+++ Material provided +++
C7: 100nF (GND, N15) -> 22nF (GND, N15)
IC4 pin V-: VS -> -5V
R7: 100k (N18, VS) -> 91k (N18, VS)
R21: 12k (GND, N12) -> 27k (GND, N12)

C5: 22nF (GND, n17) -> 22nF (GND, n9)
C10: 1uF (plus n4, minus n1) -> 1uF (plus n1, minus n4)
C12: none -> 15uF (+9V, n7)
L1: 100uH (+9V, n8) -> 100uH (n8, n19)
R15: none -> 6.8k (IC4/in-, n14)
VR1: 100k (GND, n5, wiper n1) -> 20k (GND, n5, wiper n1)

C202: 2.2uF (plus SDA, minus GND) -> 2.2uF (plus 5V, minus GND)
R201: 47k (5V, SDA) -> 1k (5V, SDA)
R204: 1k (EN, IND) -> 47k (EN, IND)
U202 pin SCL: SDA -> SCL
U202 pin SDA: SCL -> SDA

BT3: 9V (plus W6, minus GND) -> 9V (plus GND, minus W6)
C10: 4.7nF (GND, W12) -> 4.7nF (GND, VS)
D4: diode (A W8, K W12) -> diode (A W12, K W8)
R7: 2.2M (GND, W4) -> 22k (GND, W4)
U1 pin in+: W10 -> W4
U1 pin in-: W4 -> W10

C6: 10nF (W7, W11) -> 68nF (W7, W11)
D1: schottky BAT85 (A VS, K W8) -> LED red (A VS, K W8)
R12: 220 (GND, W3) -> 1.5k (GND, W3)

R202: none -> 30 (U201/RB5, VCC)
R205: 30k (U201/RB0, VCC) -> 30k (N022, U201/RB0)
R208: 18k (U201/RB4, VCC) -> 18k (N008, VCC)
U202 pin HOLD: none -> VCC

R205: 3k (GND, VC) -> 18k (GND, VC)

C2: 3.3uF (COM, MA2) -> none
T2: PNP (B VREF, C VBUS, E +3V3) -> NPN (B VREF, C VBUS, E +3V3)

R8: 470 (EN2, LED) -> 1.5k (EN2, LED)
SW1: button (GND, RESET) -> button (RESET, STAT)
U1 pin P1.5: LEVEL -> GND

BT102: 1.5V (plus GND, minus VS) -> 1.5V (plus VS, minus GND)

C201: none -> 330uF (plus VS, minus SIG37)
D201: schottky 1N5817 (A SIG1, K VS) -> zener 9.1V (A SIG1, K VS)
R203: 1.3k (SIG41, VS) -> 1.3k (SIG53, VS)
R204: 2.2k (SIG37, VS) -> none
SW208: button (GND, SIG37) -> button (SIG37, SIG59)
+++
__Task prompt__
Your task is to reproduce the entire listing exactly as it appears.

__Answer to the problem__
C7: 100nF (GND, N15) -> 22nF (GND, N15)
IC4 pin V-: VS -> -5V
R7: 100k (N18, VS) -> 91k (N18, VS)
R21: 12k (GND, N12) -> 27k (GND, N12)

C5: 22nF (GND, n17) -> 22nF (GND, n9)
C10: 1uF (plus n4, minus n1) -> 1uF (plus n1, minus n4)
C12: none -> 15uF (+9V, n7)
L1: 100uH (+9V, n8) -> 100uH (n8, n19)
R15: none -> 6.8k (IC4/in-, n14)
VR1: 100k (GND, n5, wiper n1) -> 20k (GND, n5, wiper n1)

C202: 2.2uF (plus SDA, minus GND) -> 2.2uF (plus 5V, minus GND)
R201: 47k (5V, SDA) -> 1k (5V, SDA)
R204: 1k (EN, IND) -> 47k (EN, IND)
U202 pin SCL: SDA -> SCL
U202 pin SDA: SCL -> SDA

BT3: 9V (plus W6, minus GND) -> 9V (plus GND, minus W6)
C10: 4.7nF (GND, W12) -> 4.7nF (GND, VS)
D4: diode (A W8, K W12) -> diode (A W12, K W8)
R7: 2.2M (GND, W4) -> 22k (GND, W4)
U1 pin in+: W10 -> W4
U1 pin in-: W4 -> W10

C6: 10nF (W7, W11) -> 68nF (W7, W11)
D1: schottky BAT85 (A VS, K W8) -> LED red (A VS, K W8)
R12: 220 (GND, W3) -> 1.5k (GND, W3)

R202: none -> 30 (U201/RB5, VCC)
R205: 30k (U201/RB0, VCC) -> 30k (N022, U201/RB0)
R208: 18k (U201/RB4, VCC) -> 18k (N008, VCC)
U202 pin HOLD: none -> VCC

R205: 3k (GND, VC) -> 18k (GND, VC)

C2: 3.3uF (COM, MA2) -> none
T2: PNP (B VREF, C VBUS, E +3V3) -> NPN (B VREF, C VBUS, E +3V3)

R8: 470 (EN2, LED) -> 1.5k (EN2, LED)
SW1: button (GND, RESET) -> button (RESET, STAT)
U1 pin P1.5: LEVEL -> GND

BT102: 1.5V (plus GND, minus VS) -> 1.5V (plus VS, minus GND)

C201: none -> 330uF (plus VS, minus SIG37)
D201: schottky 1N5817 (A SIG1, K VS) -> zener 9.1V (A SIG1, K VS)
R203: 1.3k (SIG41, VS) -> 1.3k (SIG53, VS)
R204: 2.2k (SIG37, VS) -> none
SW208: button (GND, SIG37) -> button (SIG37, SIG59)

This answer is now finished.